Task item:
Please take the records that follow and repeat exactly the lines starting with the line with "camera: 30 degrees right, 10 degrees up" and going on through the line with "(743, 348) = (527, 286): black".

[Dataset extract Boundary: Start]

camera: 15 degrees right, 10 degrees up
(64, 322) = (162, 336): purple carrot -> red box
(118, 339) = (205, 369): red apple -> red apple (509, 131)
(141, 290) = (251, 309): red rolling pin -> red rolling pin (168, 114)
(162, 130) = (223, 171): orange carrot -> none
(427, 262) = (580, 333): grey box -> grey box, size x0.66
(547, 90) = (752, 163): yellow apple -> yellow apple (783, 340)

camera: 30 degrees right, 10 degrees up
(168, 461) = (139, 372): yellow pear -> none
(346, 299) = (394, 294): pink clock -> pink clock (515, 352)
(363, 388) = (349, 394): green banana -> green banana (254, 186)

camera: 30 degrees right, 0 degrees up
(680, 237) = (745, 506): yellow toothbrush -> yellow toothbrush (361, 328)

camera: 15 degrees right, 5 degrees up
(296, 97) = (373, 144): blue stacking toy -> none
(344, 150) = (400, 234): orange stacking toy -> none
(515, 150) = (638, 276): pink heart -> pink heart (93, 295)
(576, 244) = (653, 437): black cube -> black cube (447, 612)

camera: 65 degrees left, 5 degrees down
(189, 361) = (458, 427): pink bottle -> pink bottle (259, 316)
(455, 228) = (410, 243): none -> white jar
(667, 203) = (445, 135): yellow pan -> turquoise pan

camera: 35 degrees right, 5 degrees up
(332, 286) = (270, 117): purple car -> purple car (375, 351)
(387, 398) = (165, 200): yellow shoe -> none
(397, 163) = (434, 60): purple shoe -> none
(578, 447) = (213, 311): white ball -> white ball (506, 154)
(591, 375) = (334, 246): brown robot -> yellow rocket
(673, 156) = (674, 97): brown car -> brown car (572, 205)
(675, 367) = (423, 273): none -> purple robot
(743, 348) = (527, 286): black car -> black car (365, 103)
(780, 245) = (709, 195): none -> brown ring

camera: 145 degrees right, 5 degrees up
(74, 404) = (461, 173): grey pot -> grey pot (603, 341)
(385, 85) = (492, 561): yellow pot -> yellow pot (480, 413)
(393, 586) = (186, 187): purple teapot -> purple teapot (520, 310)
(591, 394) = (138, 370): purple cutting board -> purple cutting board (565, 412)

[Dataset extract Boundary: End]

Answer space:
camera: 30 degrees right, 10 degrees up
(168, 461) = (139, 372): yellow pear -> none
(346, 299) = (394, 294): pink clock -> pink clock (515, 352)
(363, 388) = (349, 394): green banana -> green banana (254, 186)

camera: 30 degrees right, 0 degrees up
(680, 237) = (745, 506): yellow toothbrush -> yellow toothbrush (361, 328)

camera: 15 degrees right, 5 degrees up
(296, 97) = (373, 144): blue stacking toy -> none
(344, 150) = (400, 234): orange stacking toy -> none
(515, 150) = (638, 276): pink heart -> pink heart (93, 295)
(576, 244) = (653, 437): black cube -> black cube (447, 612)

camera: 65 degrees left, 5 degrees down
(189, 361) = (458, 427): pink bottle -> pink bottle (259, 316)
(455, 228) = (410, 243): none -> white jar
(667, 203) = (445, 135): yellow pan -> turquoise pan

camera: 35 degrees right, 5 degrees up
(332, 286) = (270, 117): purple car -> purple car (375, 351)
(387, 398) = (165, 200): yellow shoe -> none
(397, 163) = (434, 60): purple shoe -> none
(578, 447) = (213, 311): white ball -> white ball (506, 154)
(591, 375) = (334, 246): brown robot -> yellow rocket
(673, 156) = (674, 97): brown car -> brown car (572, 205)
(675, 367) = (423, 273): none -> purple robot
(743, 348) = (527, 286): black car -> black car (365, 103)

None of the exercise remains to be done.